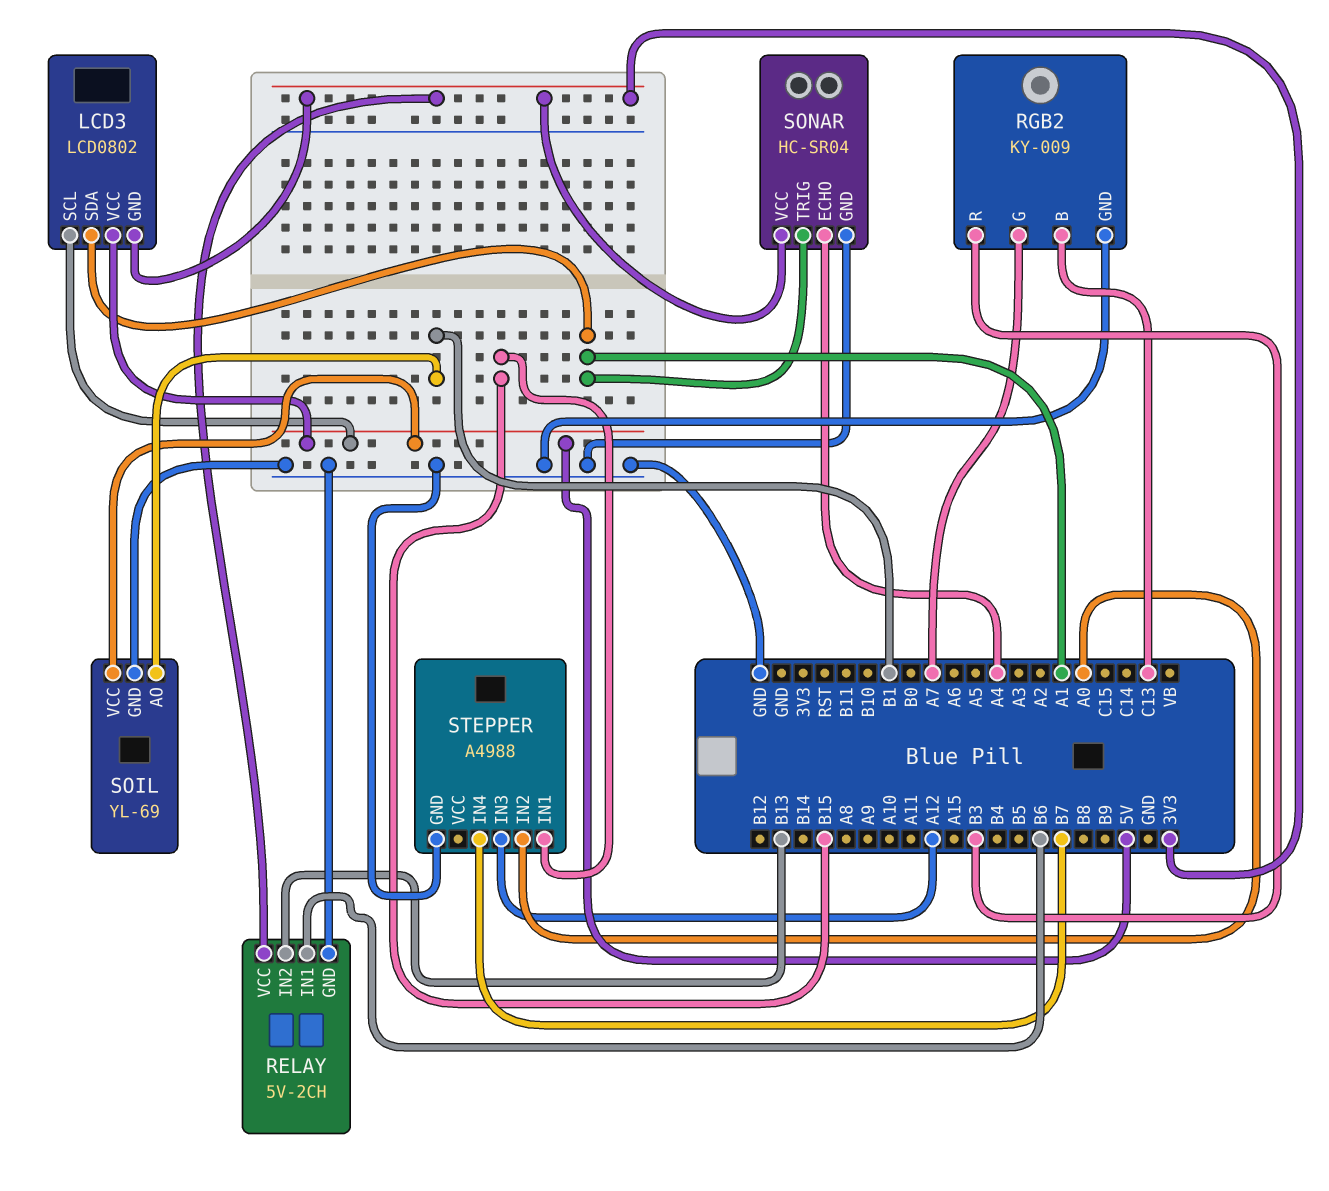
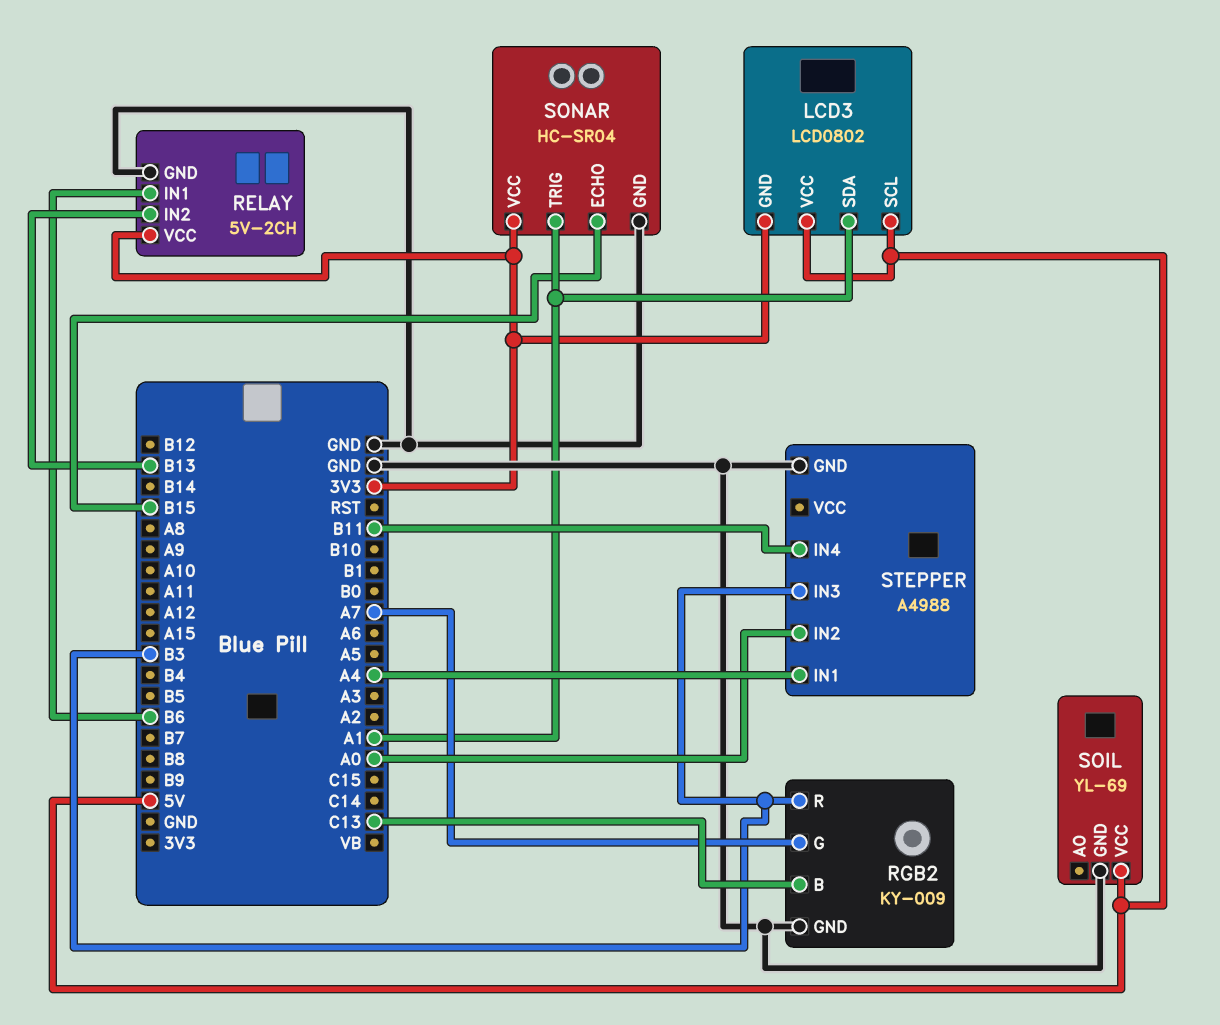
SOIL pin AO: B1 -> none
SONAR pin ECHO: A4 -> B15
STEPPER pin IN1: B15 -> A4
STEPPER pin IN3: A12 -> B3
STEPPER pin IN4: B7 -> B11

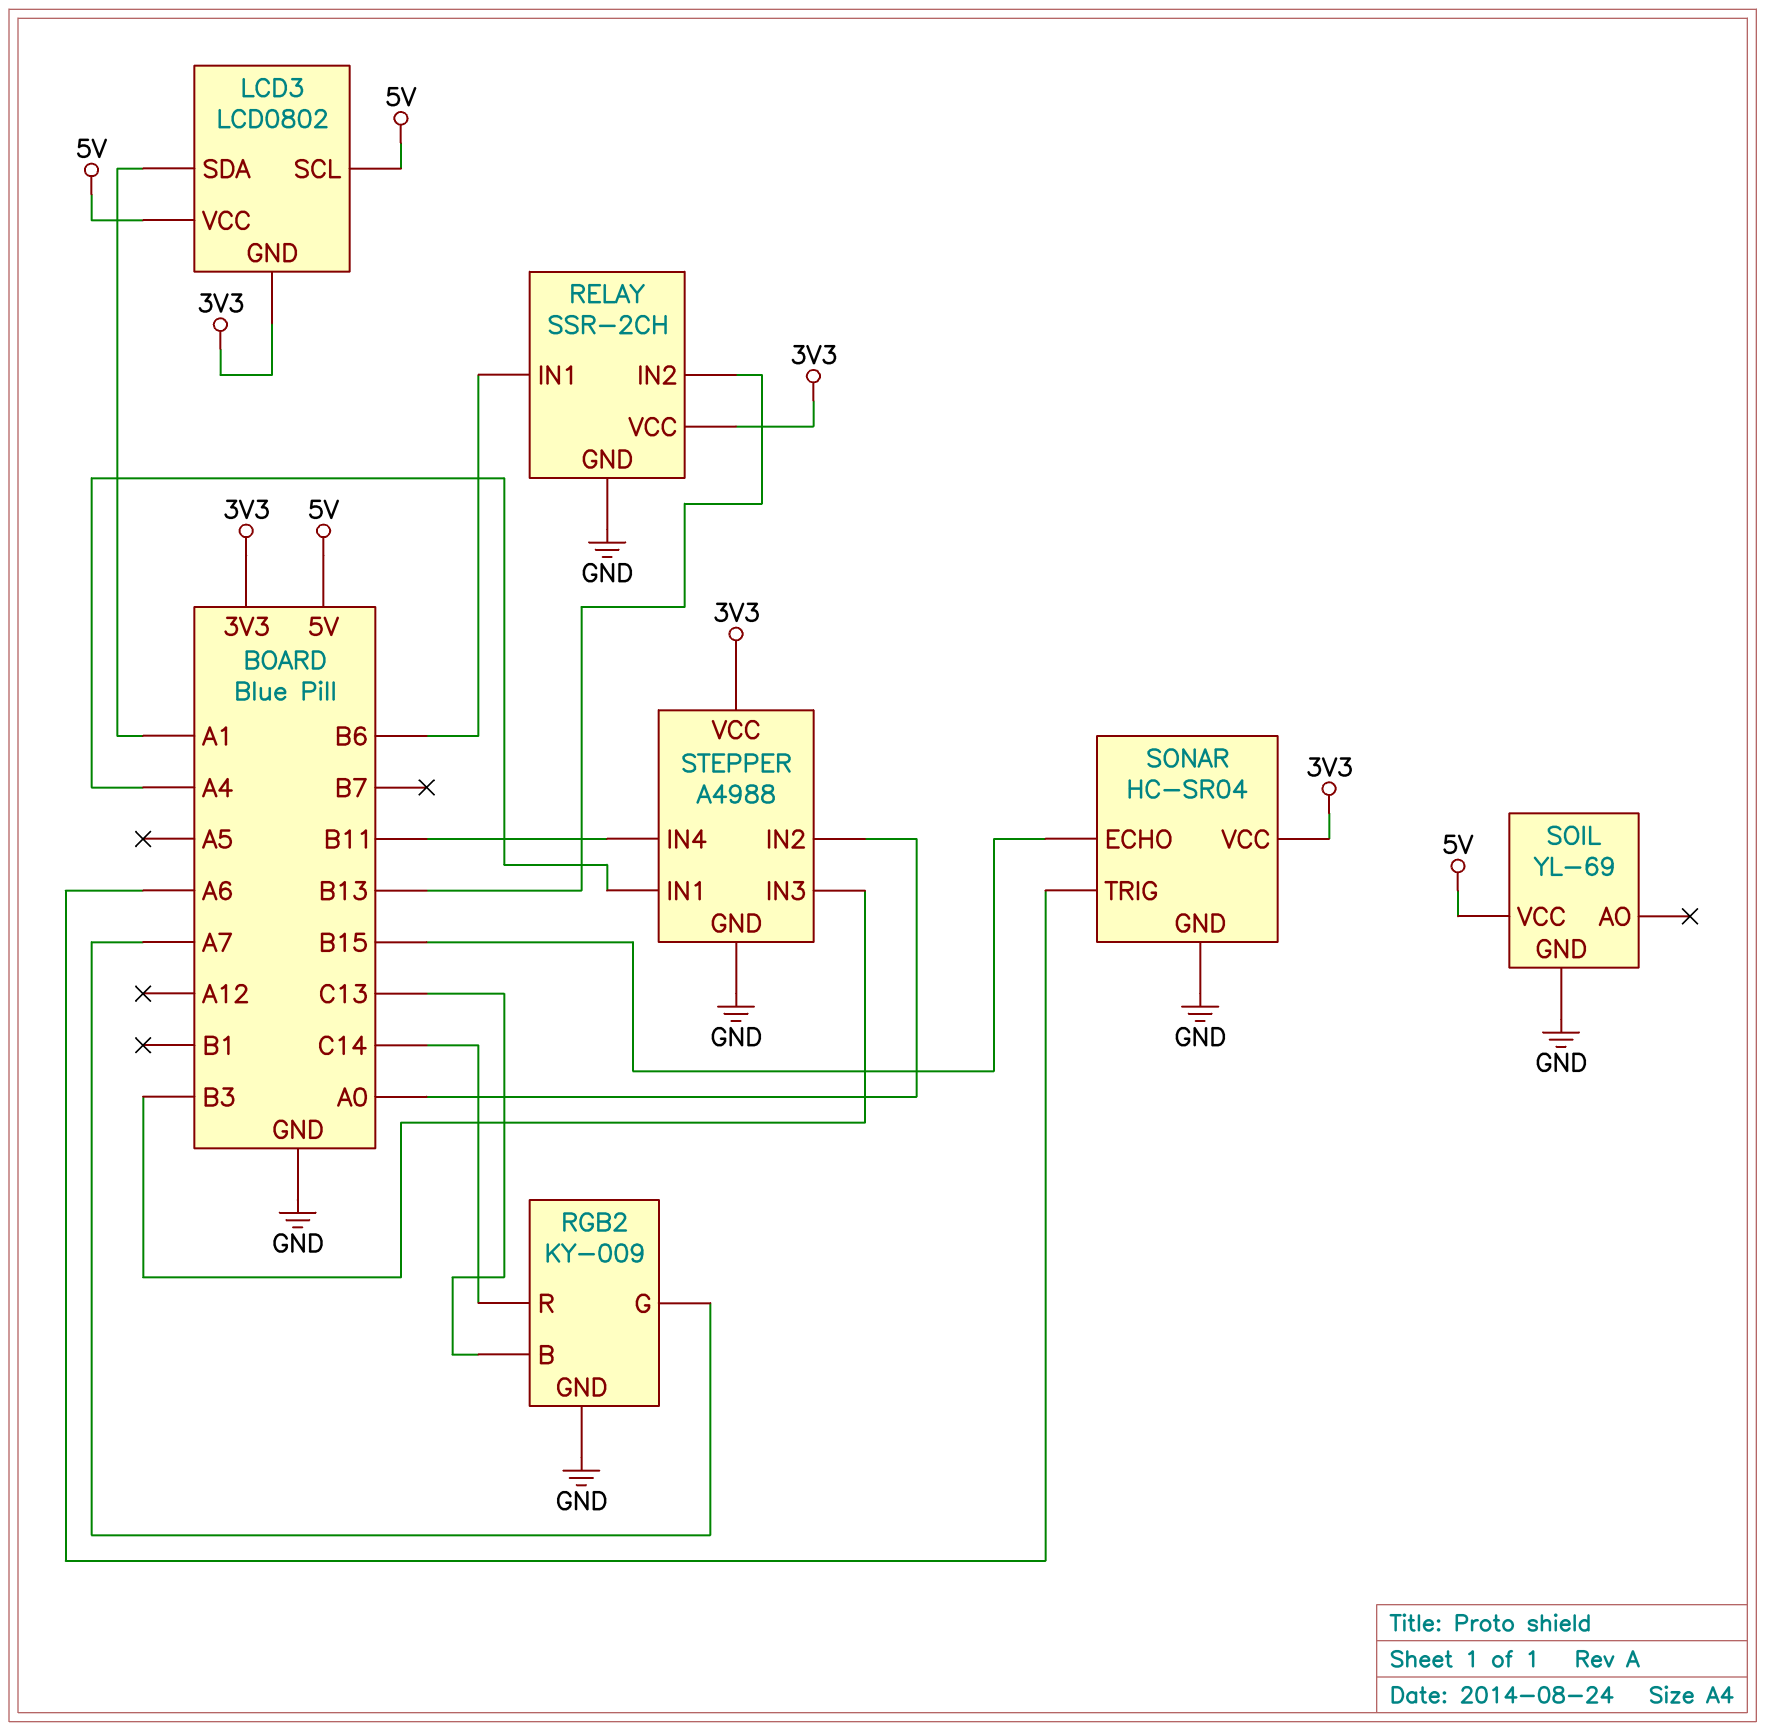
RELAY: 5V-2CH -> SSR-2CH
RGB2 pin R: B3 -> C14
SONAR pin TRIG: A1 -> A6
STEPPER pin VCC: none -> 3V3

........

Leave out the images and copy all remaining data word for word.

**Problem solution**
SOIL pin AO: B1 -> none
SONAR pin ECHO: A4 -> B15
STEPPER pin IN1: B15 -> A4
STEPPER pin IN3: A12 -> B3
STEPPER pin IN4: B7 -> B11

RELAY: 5V-2CH -> SSR-2CH
RGB2 pin R: B3 -> C14
SONAR pin TRIG: A1 -> A6
STEPPER pin VCC: none -> 3V3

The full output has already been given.